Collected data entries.
[Start of section]
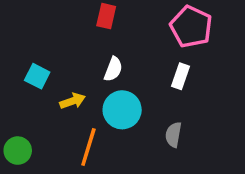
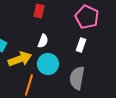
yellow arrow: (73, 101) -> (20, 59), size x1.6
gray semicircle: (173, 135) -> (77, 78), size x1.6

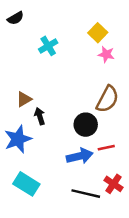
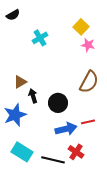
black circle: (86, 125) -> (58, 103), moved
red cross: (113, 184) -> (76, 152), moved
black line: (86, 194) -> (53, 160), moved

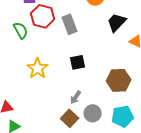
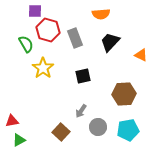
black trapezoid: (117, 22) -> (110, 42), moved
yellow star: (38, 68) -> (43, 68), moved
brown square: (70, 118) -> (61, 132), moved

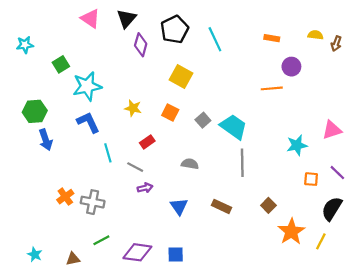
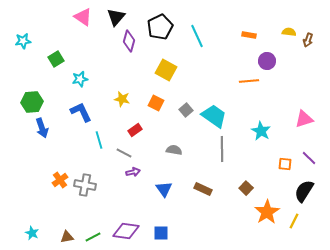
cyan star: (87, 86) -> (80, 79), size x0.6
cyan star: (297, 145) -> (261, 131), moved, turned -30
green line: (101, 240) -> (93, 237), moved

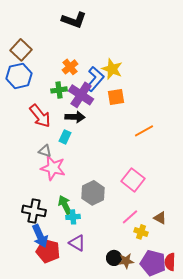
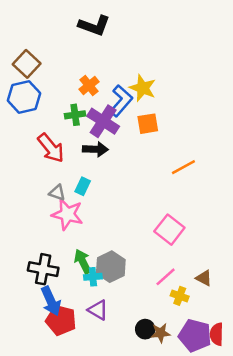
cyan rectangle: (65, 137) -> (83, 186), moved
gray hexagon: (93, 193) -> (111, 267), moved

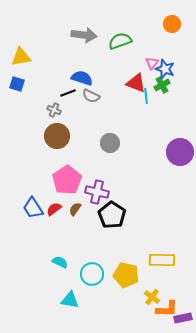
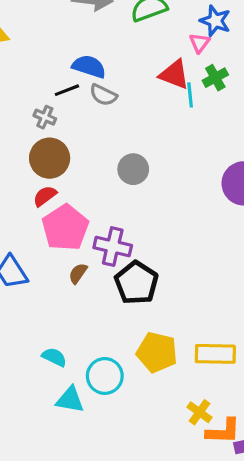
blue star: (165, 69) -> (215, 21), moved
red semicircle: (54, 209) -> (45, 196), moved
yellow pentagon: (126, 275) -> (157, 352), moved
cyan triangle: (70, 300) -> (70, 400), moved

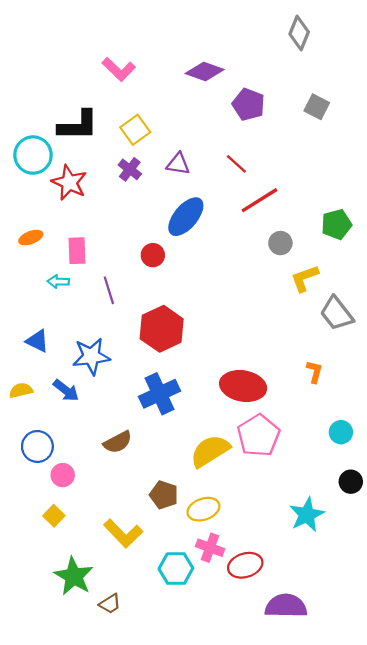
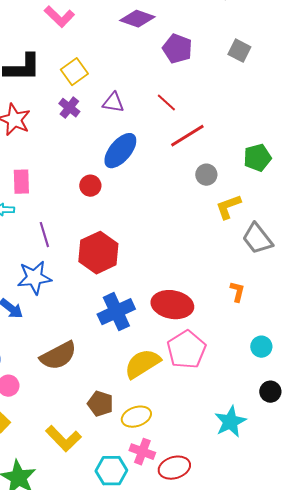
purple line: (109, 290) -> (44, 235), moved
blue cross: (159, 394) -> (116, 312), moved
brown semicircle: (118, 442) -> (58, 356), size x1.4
[End of section]
Exercise aim. Find the line that contains "black circle: (86, 125) -> (58, 103), moved", then write out that line and each one after it, exactly and with nothing else, through the end of the entries above, without the pictures.

Result.
black circle: (86, 125) -> (58, 103), moved
red cross: (113, 184) -> (76, 152), moved
black line: (86, 194) -> (53, 160), moved

black trapezoid: (117, 22) -> (110, 42), moved
yellow star: (38, 68) -> (43, 68), moved
brown square: (70, 118) -> (61, 132), moved

cyan star: (87, 86) -> (80, 79), size x0.6
cyan star: (297, 145) -> (261, 131), moved, turned -30
green line: (101, 240) -> (93, 237), moved

cyan rectangle: (65, 137) -> (83, 186), moved
gray hexagon: (93, 193) -> (111, 267), moved

blue star: (165, 69) -> (215, 21), moved
red semicircle: (54, 209) -> (45, 196), moved
yellow pentagon: (126, 275) -> (157, 352), moved
cyan triangle: (70, 300) -> (70, 400), moved

purple line: (109, 290) -> (44, 235), moved
blue cross: (159, 394) -> (116, 312), moved
brown semicircle: (118, 442) -> (58, 356), size x1.4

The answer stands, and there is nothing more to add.